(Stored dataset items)
********

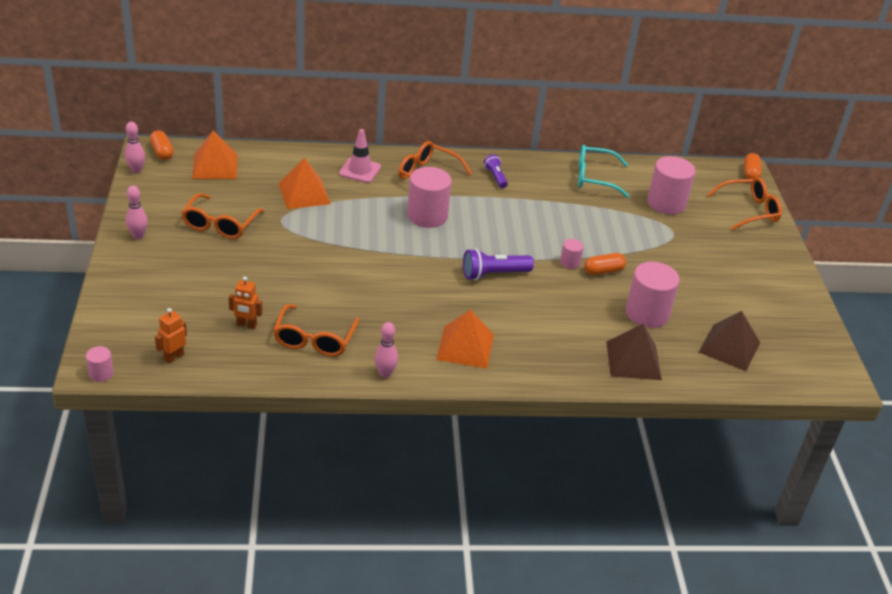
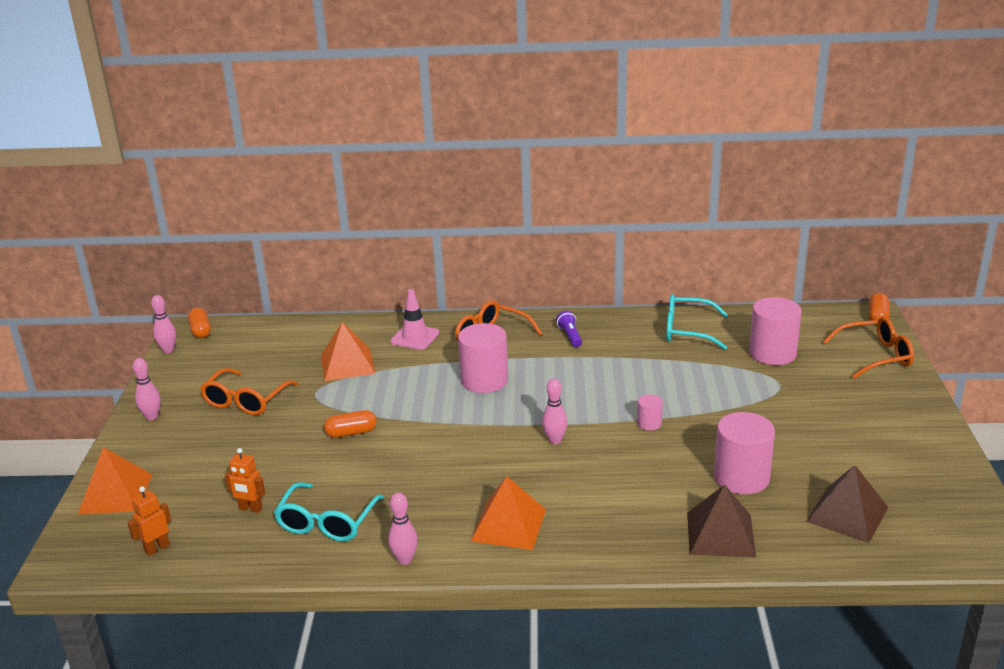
camera: 10 degrees right, 10 degrees down
(101, 373) = (68, 569): pink cylinder -> none
(215, 166) = (254, 341): orange pyramid -> orange pyramid (115, 494)
(315, 339) = (327, 522): orange glasses -> turquoise glasses
(494, 274) = (555, 440): purple flashlight -> pink bowling pin
(603, 271) = (690, 431): orange capsule -> orange capsule (351, 433)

********

Your response must restate every record above exactly, with each picture omitted.

camera: 10 degrees right, 10 degrees down
(101, 373) = (68, 569): pink cylinder -> none
(215, 166) = (254, 341): orange pyramid -> orange pyramid (115, 494)
(315, 339) = (327, 522): orange glasses -> turquoise glasses
(494, 274) = (555, 440): purple flashlight -> pink bowling pin
(603, 271) = (690, 431): orange capsule -> orange capsule (351, 433)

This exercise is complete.